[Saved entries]
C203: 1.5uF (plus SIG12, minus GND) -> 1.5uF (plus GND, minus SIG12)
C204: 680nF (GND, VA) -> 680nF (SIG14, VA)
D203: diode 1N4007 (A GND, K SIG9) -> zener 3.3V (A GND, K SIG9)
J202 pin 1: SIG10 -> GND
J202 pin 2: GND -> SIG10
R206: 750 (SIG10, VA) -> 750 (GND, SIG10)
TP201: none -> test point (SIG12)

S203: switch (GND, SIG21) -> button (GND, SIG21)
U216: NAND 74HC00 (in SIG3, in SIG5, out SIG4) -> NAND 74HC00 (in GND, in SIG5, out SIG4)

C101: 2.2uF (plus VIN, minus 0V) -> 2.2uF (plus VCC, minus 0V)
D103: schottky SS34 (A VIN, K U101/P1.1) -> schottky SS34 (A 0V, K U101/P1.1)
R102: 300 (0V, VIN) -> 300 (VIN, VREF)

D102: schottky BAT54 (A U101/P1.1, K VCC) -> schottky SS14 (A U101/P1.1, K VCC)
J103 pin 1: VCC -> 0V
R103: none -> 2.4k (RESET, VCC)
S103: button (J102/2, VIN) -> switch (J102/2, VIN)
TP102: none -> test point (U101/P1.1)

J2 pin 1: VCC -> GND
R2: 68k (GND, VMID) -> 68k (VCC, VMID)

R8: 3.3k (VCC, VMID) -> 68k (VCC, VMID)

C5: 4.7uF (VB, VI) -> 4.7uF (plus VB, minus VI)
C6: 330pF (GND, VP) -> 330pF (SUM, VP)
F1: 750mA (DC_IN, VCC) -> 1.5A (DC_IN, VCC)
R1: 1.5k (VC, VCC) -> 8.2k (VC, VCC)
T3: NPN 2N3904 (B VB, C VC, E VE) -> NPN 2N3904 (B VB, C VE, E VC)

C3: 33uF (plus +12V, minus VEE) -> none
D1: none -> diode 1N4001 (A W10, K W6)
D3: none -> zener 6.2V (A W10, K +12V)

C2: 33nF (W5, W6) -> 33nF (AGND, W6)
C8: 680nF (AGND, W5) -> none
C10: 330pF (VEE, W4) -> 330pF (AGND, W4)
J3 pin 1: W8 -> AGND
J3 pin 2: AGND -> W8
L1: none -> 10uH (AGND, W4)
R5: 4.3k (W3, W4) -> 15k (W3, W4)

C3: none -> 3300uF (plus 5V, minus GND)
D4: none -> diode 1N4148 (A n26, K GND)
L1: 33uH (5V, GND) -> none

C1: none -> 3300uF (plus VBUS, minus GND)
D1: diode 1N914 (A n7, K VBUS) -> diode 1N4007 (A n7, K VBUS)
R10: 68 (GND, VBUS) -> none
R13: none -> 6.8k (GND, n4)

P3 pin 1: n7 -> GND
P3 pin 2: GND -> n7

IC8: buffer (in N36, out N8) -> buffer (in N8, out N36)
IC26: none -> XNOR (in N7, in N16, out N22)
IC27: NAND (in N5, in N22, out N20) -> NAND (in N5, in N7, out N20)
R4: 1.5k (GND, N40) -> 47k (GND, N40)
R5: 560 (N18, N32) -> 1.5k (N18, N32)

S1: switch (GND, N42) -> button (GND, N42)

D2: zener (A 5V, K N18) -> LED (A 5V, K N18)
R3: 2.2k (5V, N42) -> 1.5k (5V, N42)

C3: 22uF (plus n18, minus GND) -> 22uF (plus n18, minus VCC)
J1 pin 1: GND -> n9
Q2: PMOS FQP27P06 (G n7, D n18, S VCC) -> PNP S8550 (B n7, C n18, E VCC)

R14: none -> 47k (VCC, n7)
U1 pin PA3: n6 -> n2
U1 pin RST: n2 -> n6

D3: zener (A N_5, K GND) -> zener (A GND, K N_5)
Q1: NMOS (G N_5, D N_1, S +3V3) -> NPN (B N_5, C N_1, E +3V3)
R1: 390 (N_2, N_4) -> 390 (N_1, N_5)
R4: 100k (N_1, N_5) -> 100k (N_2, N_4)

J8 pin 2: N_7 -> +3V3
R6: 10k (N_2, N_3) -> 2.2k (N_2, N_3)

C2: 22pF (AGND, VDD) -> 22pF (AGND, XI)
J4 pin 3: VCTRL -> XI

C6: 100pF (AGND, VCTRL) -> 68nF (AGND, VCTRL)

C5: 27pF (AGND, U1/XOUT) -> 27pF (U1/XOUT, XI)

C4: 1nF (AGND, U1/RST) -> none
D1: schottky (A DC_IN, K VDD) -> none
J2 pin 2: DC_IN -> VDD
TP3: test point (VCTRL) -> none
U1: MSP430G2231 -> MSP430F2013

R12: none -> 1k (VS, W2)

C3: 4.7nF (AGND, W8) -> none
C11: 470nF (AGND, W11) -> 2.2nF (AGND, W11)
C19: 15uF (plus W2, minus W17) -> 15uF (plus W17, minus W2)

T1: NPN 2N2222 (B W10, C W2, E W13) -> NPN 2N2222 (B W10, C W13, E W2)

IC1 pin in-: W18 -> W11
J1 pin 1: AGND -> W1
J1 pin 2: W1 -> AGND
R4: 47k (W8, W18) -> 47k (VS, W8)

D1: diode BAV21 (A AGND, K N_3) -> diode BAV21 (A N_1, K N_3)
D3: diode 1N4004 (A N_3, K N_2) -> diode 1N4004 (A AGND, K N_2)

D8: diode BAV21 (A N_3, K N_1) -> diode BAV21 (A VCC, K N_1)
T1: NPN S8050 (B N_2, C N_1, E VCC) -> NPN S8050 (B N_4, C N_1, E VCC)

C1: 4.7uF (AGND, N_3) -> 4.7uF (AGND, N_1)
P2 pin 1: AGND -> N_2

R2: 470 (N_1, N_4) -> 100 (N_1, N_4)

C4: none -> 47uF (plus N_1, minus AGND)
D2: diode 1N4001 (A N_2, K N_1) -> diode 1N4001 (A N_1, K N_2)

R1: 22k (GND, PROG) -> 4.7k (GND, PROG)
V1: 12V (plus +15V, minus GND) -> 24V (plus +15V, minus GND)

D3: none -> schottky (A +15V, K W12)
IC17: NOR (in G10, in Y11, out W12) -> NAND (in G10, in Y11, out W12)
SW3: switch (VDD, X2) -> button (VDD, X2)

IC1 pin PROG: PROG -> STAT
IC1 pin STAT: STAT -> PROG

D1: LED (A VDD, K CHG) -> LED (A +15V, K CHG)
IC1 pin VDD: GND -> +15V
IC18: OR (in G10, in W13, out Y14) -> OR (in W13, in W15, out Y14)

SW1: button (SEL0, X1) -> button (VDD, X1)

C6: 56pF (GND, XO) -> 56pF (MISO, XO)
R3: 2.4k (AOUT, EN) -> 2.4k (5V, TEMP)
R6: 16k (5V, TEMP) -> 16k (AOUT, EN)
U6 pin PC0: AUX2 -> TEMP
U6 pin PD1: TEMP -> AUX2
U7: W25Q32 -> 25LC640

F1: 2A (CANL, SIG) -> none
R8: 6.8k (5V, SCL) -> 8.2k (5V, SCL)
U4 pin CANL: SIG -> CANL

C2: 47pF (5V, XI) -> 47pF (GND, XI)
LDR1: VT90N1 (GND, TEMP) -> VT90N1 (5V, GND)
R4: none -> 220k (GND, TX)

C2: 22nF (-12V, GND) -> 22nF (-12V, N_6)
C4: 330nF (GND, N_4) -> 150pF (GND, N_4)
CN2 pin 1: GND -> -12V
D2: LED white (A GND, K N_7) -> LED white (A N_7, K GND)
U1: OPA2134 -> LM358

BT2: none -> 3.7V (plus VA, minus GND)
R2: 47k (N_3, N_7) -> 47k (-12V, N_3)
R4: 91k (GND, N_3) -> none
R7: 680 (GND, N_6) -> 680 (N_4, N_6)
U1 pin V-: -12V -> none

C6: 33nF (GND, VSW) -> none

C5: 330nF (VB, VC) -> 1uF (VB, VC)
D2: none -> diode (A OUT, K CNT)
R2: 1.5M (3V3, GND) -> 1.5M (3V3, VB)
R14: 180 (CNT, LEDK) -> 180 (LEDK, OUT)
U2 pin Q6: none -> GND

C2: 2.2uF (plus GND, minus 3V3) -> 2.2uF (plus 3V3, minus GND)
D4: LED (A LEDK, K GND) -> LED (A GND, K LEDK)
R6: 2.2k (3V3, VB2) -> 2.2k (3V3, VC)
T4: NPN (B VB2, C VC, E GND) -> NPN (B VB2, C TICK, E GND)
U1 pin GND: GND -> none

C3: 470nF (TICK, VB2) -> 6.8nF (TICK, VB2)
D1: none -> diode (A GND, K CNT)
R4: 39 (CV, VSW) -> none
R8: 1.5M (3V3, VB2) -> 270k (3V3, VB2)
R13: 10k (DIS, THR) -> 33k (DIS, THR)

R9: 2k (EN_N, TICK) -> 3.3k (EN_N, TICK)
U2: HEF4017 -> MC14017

- WHAT TO DO -
In the entries above, one line contains "S103: button (J102/2, VIN)" and another contains "R4: 100k (N_1, N_5) -> 100k (N_2, N_4)". Reproduce exactly those two lines and the lines between them, nothing else.

- WRITTEN SOLUTION -
S103: button (J102/2, VIN) -> switch (J102/2, VIN)
TP102: none -> test point (U101/P1.1)

J2 pin 1: VCC -> GND
R2: 68k (GND, VMID) -> 68k (VCC, VMID)

R8: 3.3k (VCC, VMID) -> 68k (VCC, VMID)

C5: 4.7uF (VB, VI) -> 4.7uF (plus VB, minus VI)
C6: 330pF (GND, VP) -> 330pF (SUM, VP)
F1: 750mA (DC_IN, VCC) -> 1.5A (DC_IN, VCC)
R1: 1.5k (VC, VCC) -> 8.2k (VC, VCC)
T3: NPN 2N3904 (B VB, C VC, E VE) -> NPN 2N3904 (B VB, C VE, E VC)

C3: 33uF (plus +12V, minus VEE) -> none
D1: none -> diode 1N4001 (A W10, K W6)
D3: none -> zener 6.2V (A W10, K +12V)

C2: 33nF (W5, W6) -> 33nF (AGND, W6)
C8: 680nF (AGND, W5) -> none
C10: 330pF (VEE, W4) -> 330pF (AGND, W4)
J3 pin 1: W8 -> AGND
J3 pin 2: AGND -> W8
L1: none -> 10uH (AGND, W4)
R5: 4.3k (W3, W4) -> 15k (W3, W4)

C3: none -> 3300uF (plus 5V, minus GND)
D4: none -> diode 1N4148 (A n26, K GND)
L1: 33uH (5V, GND) -> none

C1: none -> 3300uF (plus VBUS, minus GND)
D1: diode 1N914 (A n7, K VBUS) -> diode 1N4007 (A n7, K VBUS)
R10: 68 (GND, VBUS) -> none
R13: none -> 6.8k (GND, n4)

P3 pin 1: n7 -> GND
P3 pin 2: GND -> n7

IC8: buffer (in N36, out N8) -> buffer (in N8, out N36)
IC26: none -> XNOR (in N7, in N16, out N22)
IC27: NAND (in N5, in N22, out N20) -> NAND (in N5, in N7, out N20)
R4: 1.5k (GND, N40) -> 47k (GND, N40)
R5: 560 (N18, N32) -> 1.5k (N18, N32)

S1: switch (GND, N42) -> button (GND, N42)

D2: zener (A 5V, K N18) -> LED (A 5V, K N18)
R3: 2.2k (5V, N42) -> 1.5k (5V, N42)

C3: 22uF (plus n18, minus GND) -> 22uF (plus n18, minus VCC)
J1 pin 1: GND -> n9
Q2: PMOS FQP27P06 (G n7, D n18, S VCC) -> PNP S8550 (B n7, C n18, E VCC)

R14: none -> 47k (VCC, n7)
U1 pin PA3: n6 -> n2
U1 pin RST: n2 -> n6

D3: zener (A N_5, K GND) -> zener (A GND, K N_5)
Q1: NMOS (G N_5, D N_1, S +3V3) -> NPN (B N_5, C N_1, E +3V3)
R1: 390 (N_2, N_4) -> 390 (N_1, N_5)
R4: 100k (N_1, N_5) -> 100k (N_2, N_4)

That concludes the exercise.